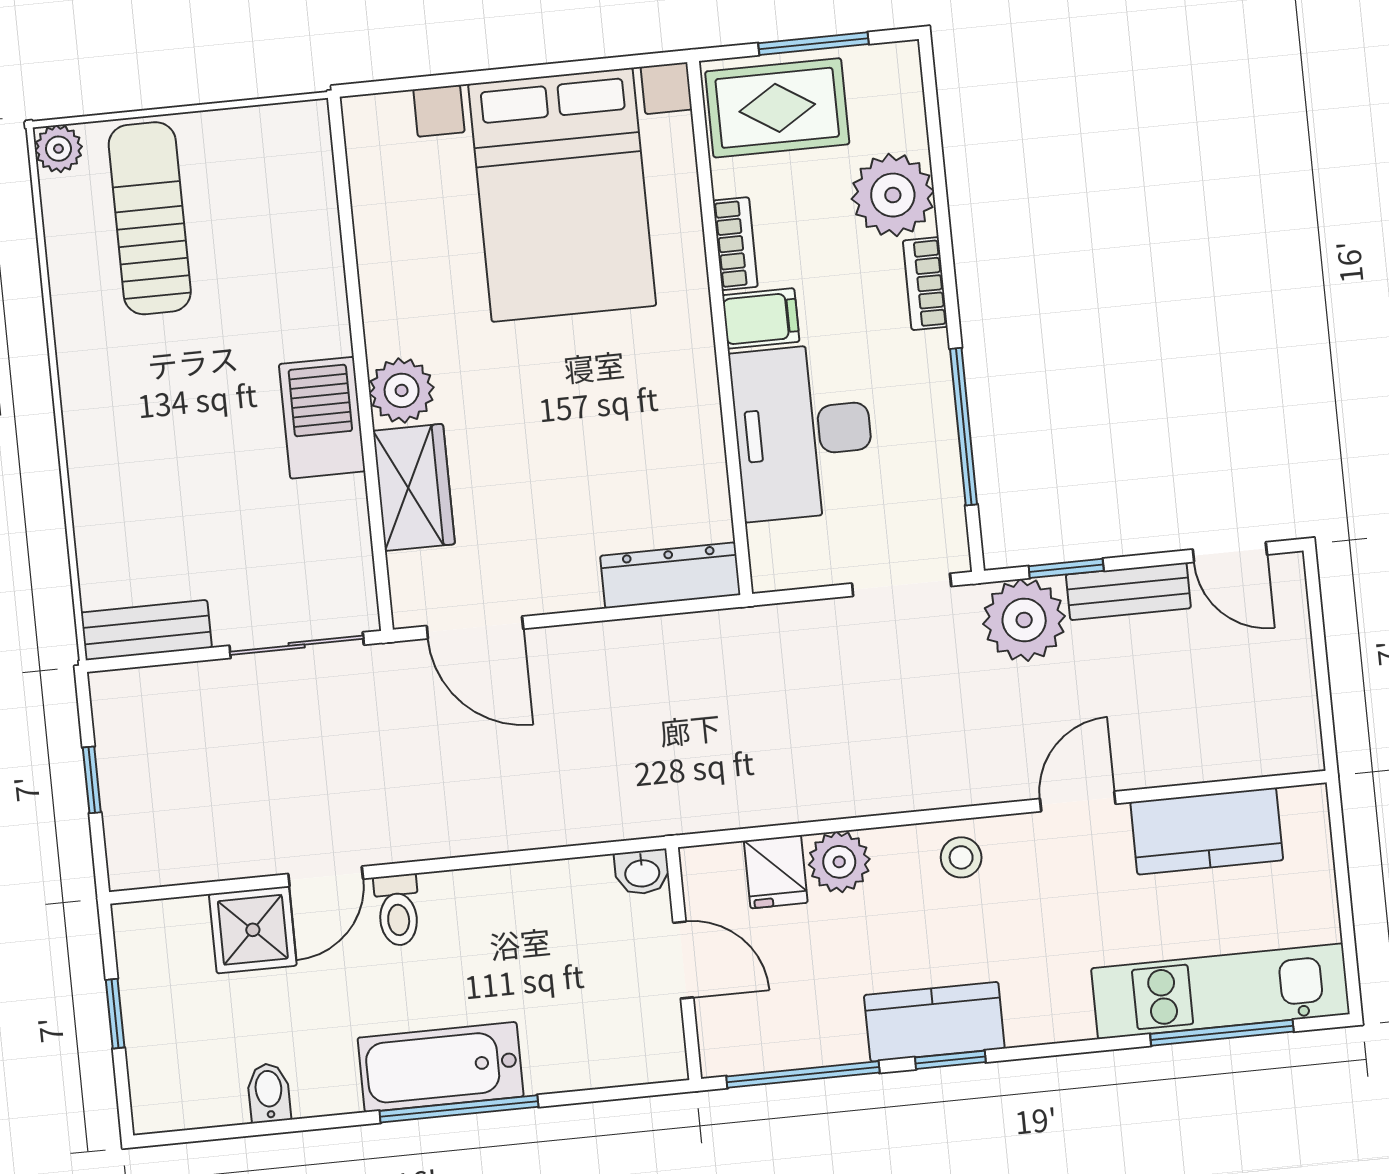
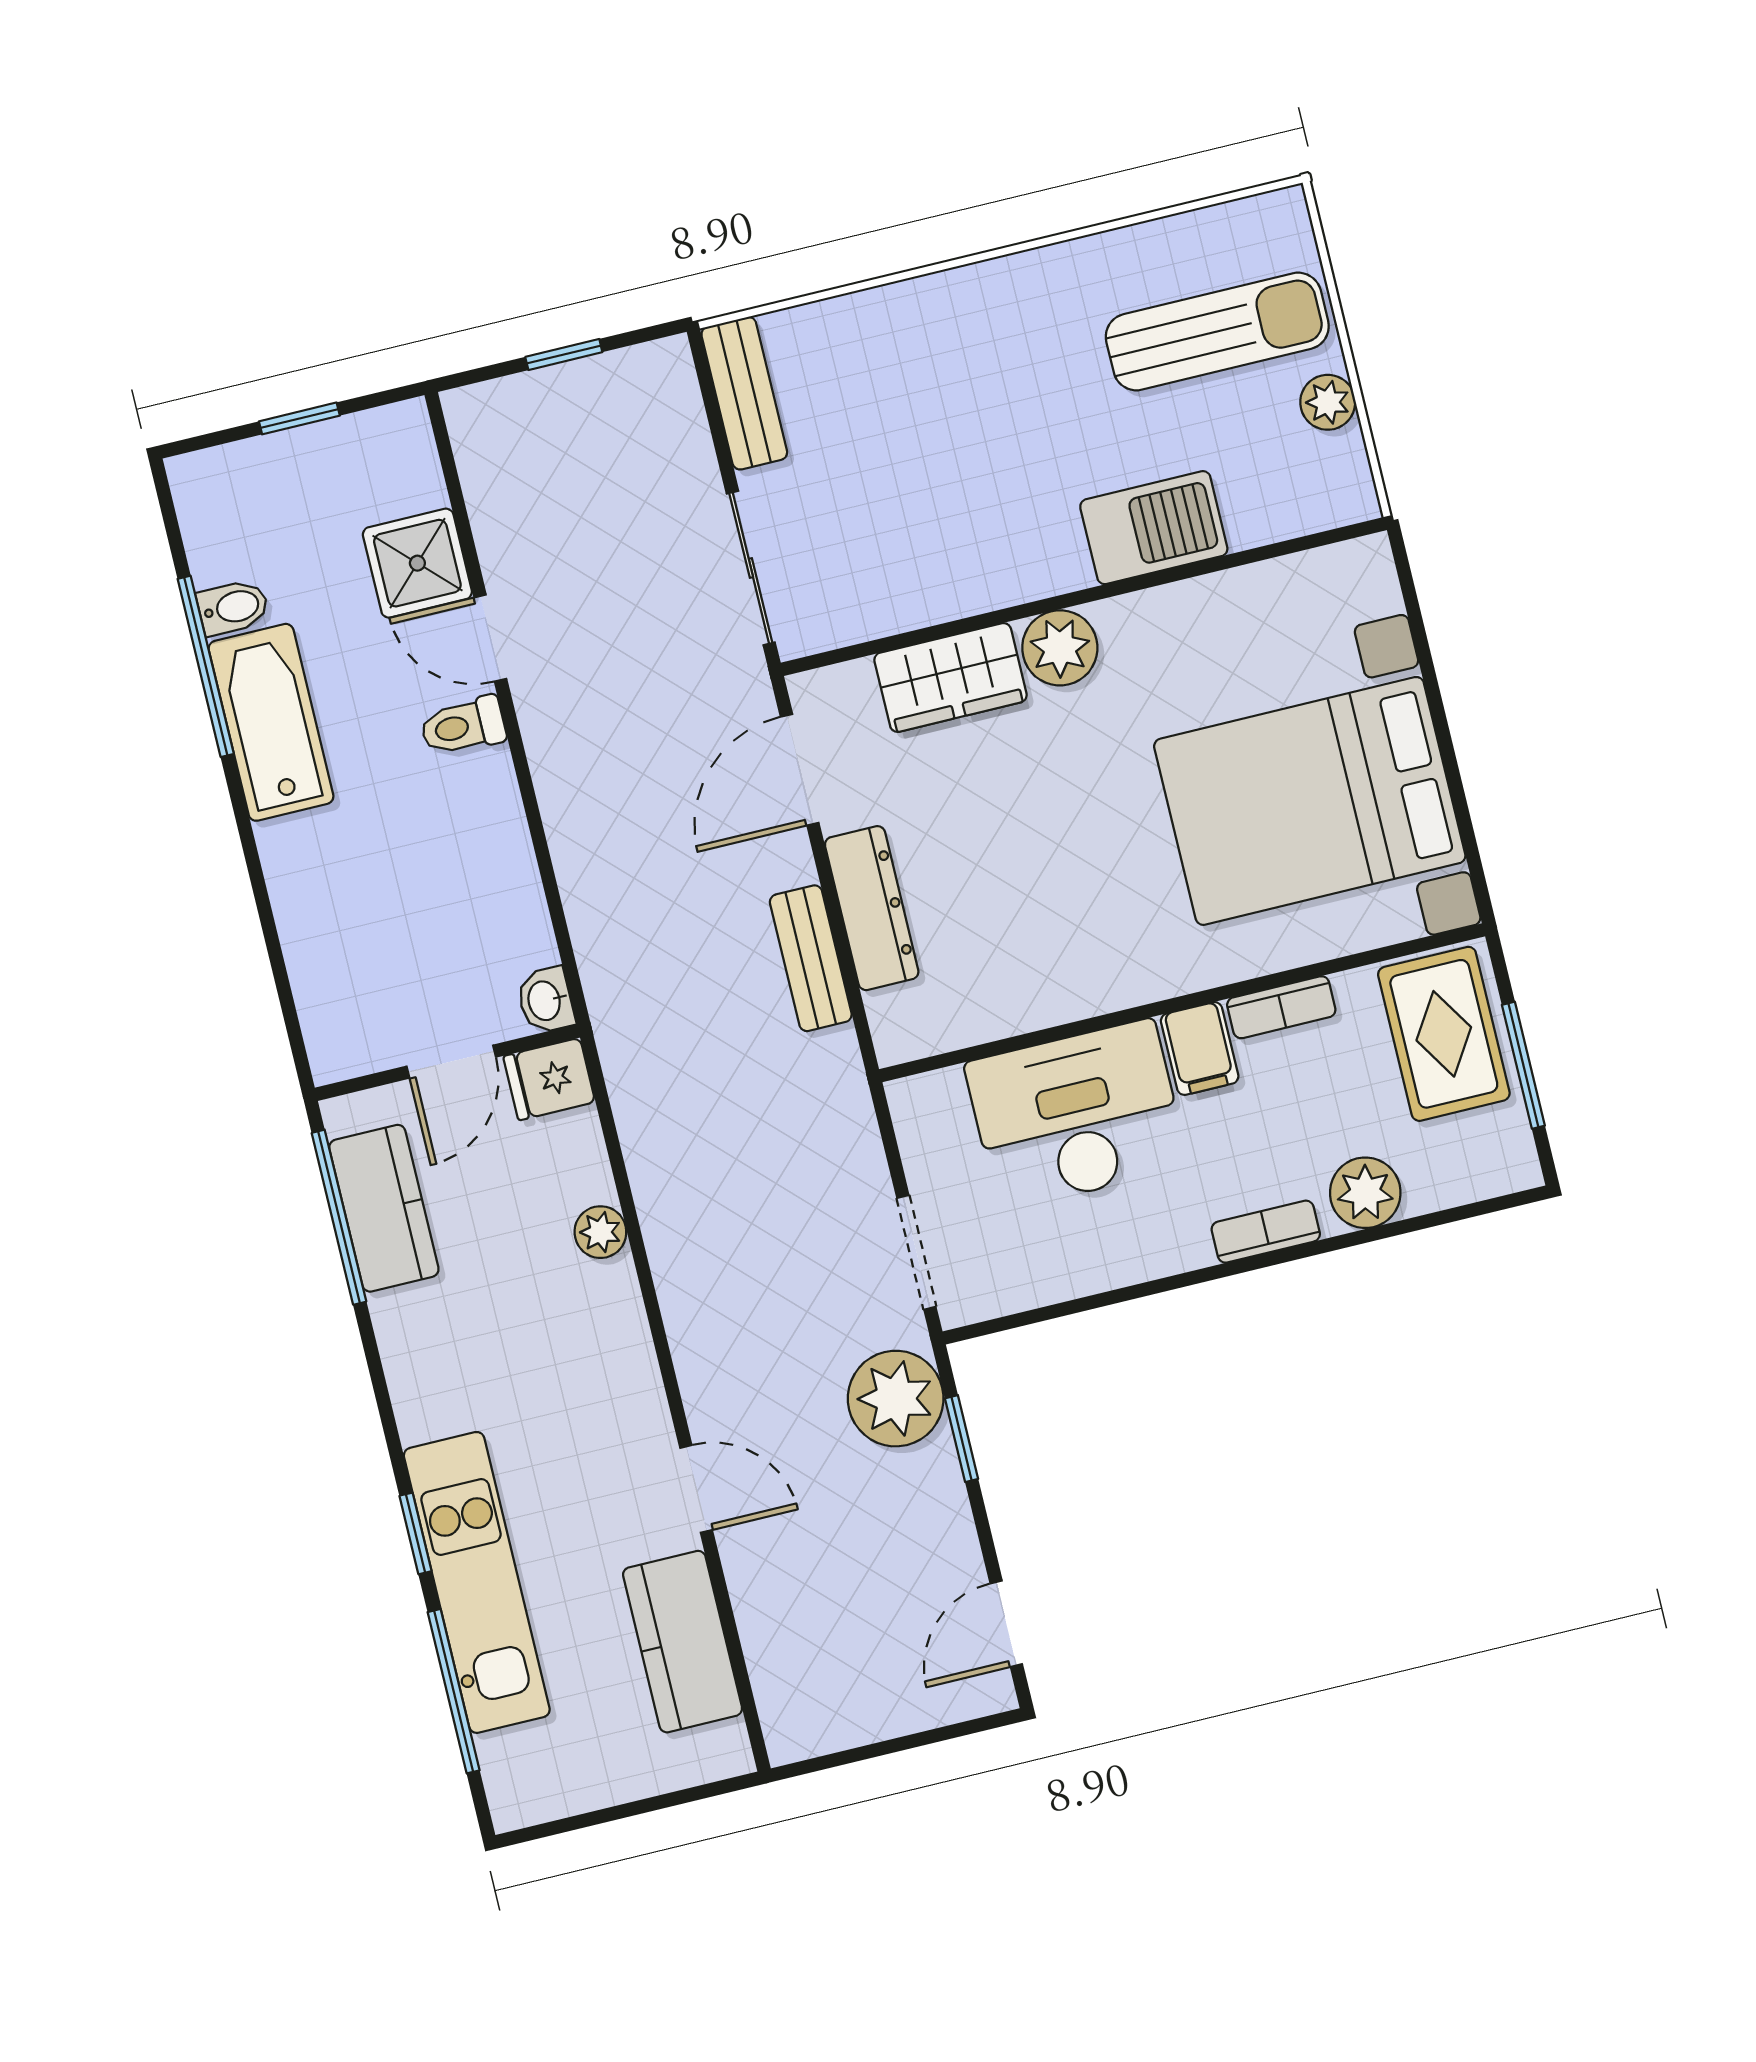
plant: (58, 149) -> (1328, 402), moved
plant: (893, 195) -> (1365, 1193), width x0.73, depth x0.73
barbecue: (322, 418) -> (1154, 528), moved
window: (964, 427) -> (1108, 1298), removed
dresser: (670, 575) -> (872, 908), moved
bench: (1128, 591) -> (811, 958), moved
stool: (961, 857) -> (613, 1364), removed
plant: (839, 862) -> (600, 1232), width x0.73, depth x0.73
fridge: (776, 872) -> (549, 1079), moved
kitchen unit: (1220, 991) -> (477, 1582), moved
kitchen counter: (934, 1022) -> (384, 1208), moved
window: (950, 1060) -> (415, 1533), moved
bathtub: (441, 1067) -> (271, 722), moved
window: (459, 1109) -> (206, 666), moved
※ ※ ※
◆ Assigned task: In the listing above, find the line with "kitchen counter: (934, 1022)", then copy it and every later line exactly, through the last line, and nothing else.

◆ Exercise output:
kitchen counter: (934, 1022) -> (384, 1208), moved
window: (950, 1060) -> (415, 1533), moved
bathtub: (441, 1067) -> (271, 722), moved
window: (459, 1109) -> (206, 666), moved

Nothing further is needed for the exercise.